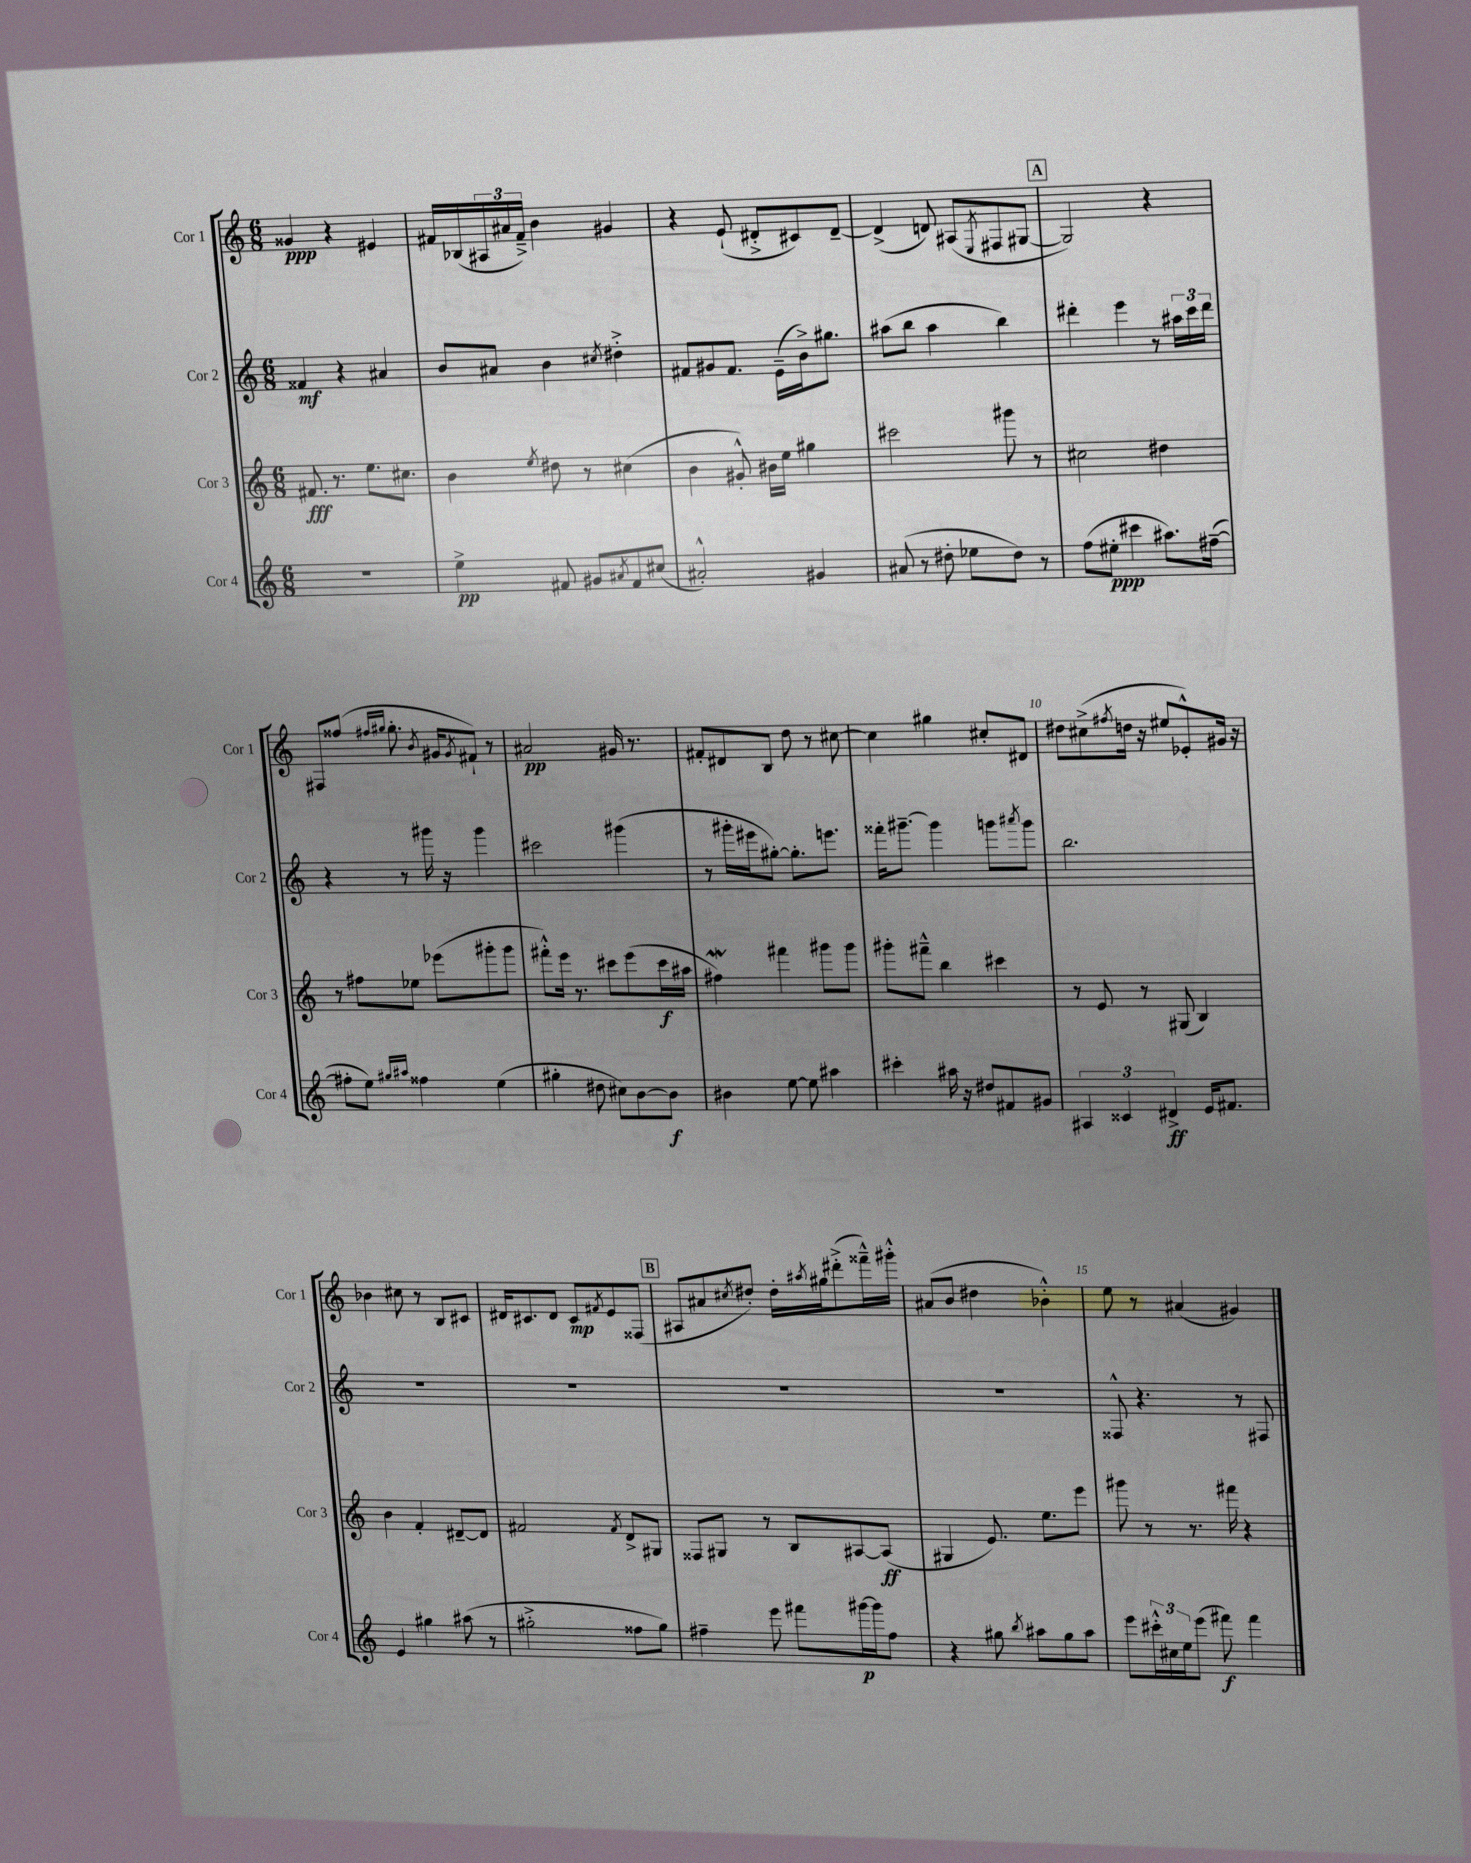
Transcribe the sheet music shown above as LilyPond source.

<<
\new StaffGroup <<
\new Staff = "s0" \with { instrumentName = "Cor 1" shortInstrumentName = "Cor 1" } {
    \clef treble \key c \major \numericTimeSignature \time 6/8
    gisis'4\ppp r4 eis'4 |
    fis'16 bes16( \tuplet 3/2 { ais16 ais'16 fis'16--->) } b'4 gis'4 |
    r4 e'8-!( dis'8-.-> cis'8) dis'8~-- |
    dis'4->( d'8) ais8( \acciaccatura { e8 } fis8 gis8~ |
    \mark \markup { \box "A" } gis2) r4 |
    fis8 fisis''8( \grace { fis''16 gis''16 } gis''8.-. \acciaccatura { b'8 } gis'16 \acciaccatura { gis'8 } fis'8-!) r8 |
    ais'2\pp gis'16 r8. |
    fis'8-. dis'8 b8 d''8 r8 cis''8~ |
    cis''4 gis''4 cis''8-. dis'8 |
    dis''8 cis''8->( \acciaccatura { fis''8 } d''16 r16 eis''8 ees'8-.-^) gis'16 r16 |
    bes'4 cis''8 r8 b8 cis'8 |
    dis'16 cis'8. dis'8 cis'8\mp \acciaccatura { fis'8 } e'8 fisis8( |
    \mark \markup { \box "B" } ais8 ais'8 \acciaccatura { cis''8 } dis''8-.) dis''16-. \acciaccatura { ais''8 } gis''16 dis'''8-.->( fisis'''16---^) gis'''16-.-^ |
    ais'8( b'8 dis''4 bes'4-.-^) |
    e''8 r8 ais'4( gis'4) \bar "|." |
}
\new Staff = "s1" \with { instrumentName = "Cor 2" shortInstrumentName = "Cor 2" } {
    \clef treble \key c \major \numericTimeSignature \time 6/8
    fisis'4\mf r4 ais'4 |
    b'8 ais'8 b'4 \acciaccatura { cis''8 } dis''4-.-> |
    fis'8 gis'8 fis'8. e'16--( b'16->) gis''8. |
    ais''8( b''8 ais''4 b''4) |
    \mark \markup { \box "A" } dis'''4-. e'''4 r8 \tuplet 3/2 { ais''16 c'''16 dis'''16 } |
    r4 r8 gis'''16 r16 gis'''4 |
    cis'''2 gis'''4( |
    r8 gis'''16-. eis'''16 gis''8~-.) gis''8.-. e'''8. |
    fisis'''16-. gis'''8.~-- gis'''4 g'''8 \acciaccatura { ais'''8 } g'''8 |
    b''2. |
    R2. |
    R2. |
    \mark \markup { \box "B" } R2. |
    R2. |
    fisis8-^ r4. r8 fis8 \bar "|." |
}
\new Staff = "s2" \with { instrumentName = "Cor 3" shortInstrumentName = "Cor 3" } {
    \clef treble \key c \major \numericTimeSignature \time 6/8
    fis'8.\fff r8. e''8. cis''8. |
    b'4 \acciaccatura { e''8 } dis''8 r8 cis''4( |
    b'4 gis'8-.-^) bis'16 e''16 gis''4 |
    cis'''2 gis'''8 r8 |
    \mark \markup { \box "A" } cis''2 dis''4 |
    r8 fis''8 ees''8 ees'''8( gis'''8-. gis'''8 |
    fis'''8-.-^) e'''16 r8. cis'''8 e'''8( cis'''16\f ais''16 |
    fis''4\mordent) fis'''4 gis'''8 gis'''8 |
    gis'''8-. fis'''8---^ b''4 cis'''4 |
    r8 e'8 r8 gis8( b4) |
    b'4 f'4-. dis'8~-- dis'8 |
    fis'2 \acciaccatura { fis'8 } d'8-> gis8 |
    \mark \markup { \box "B" } fisis8 gis8 r8 b8 ais8~ ais8\ff( |
    gis4 e'8.) e''8. e'''8 |
    gis'''8 r8 r8. fis'''16 r4 \bar "|." |
}
\new Staff = "s3" \with { instrumentName = "Cor 4" shortInstrumentName = "Cor 4" } {
    \clef treble \key c \major \numericTimeSignature \time 6/8
    R2. |
    e''4->\pp fis'8 gis'8 \acciaccatura { ais'8 } fis'8 cis''8( |
    ais'2-.-^) gis'4 |
    ais'8( r8 dis''8-. ees''8 dis''8) r8 |
    \mark \markup { \box "A" } f''8( eis''8-.\ppp cis'''4 ais''8.) fis''16~--( |
    fis''8-. e''8) \grace { gis''16 ais''16 } fisis''4 e''4( |
    gis''4-. dis''8 cis''8) b'8~ b'8\f |
    bis'4 e''8~ e''8 ais''4 |
    cis'''4-. ais''16 r16 dis''8 fis'8 gis'8 |
    \tuplet 3/2 { ais4 cisis'4 dis'4->\ff } e'16 fis'8. |
    e'4 gis''4 ais''8( r8 |
    gis''2-.-> fisis''8 gis''8) |
    \mark \markup { \box "B" } fis''4-- e'''8 fis'''8 gis'''16~\p gis'''16 fis''8 |
    r4 gis''8 \acciaccatura { b''8 } ais''8 gis''8 ais''8 |
    e'''8 \tuplet 3/2 { cis'''16-.-^ cis''16 e''16 } e'''8( fis'''8\f) fis'''4 \bar "|." |
}
>>
>>
\layout { \context { \Score \override BarNumber.break-visibility = ##(#f #t #t) barNumberVisibility = #(every-nth-bar-number-visible 5) } }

§ §

→ Directions
List each line of the rows above that contains the string "tuplet".

→ Finished exercise
    fis'16 bes16( \tuplet 3/2 { ais16 ais'16 fis'16--->) } b'4 gis'4 |
    \mark \markup { \box "A" } dis'''4-. e'''4 r8 \tuplet 3/2 { ais''16 c'''16 dis'''16 } |
    \tuplet 3/2 { ais4 cisis'4 dis'4->\ff } e'16 fis'8. |
    e'''8 \tuplet 3/2 { cis'''16-.-^ cis''16 e''16 } e'''8( fis'''8\f) fis'''4 \bar "|." |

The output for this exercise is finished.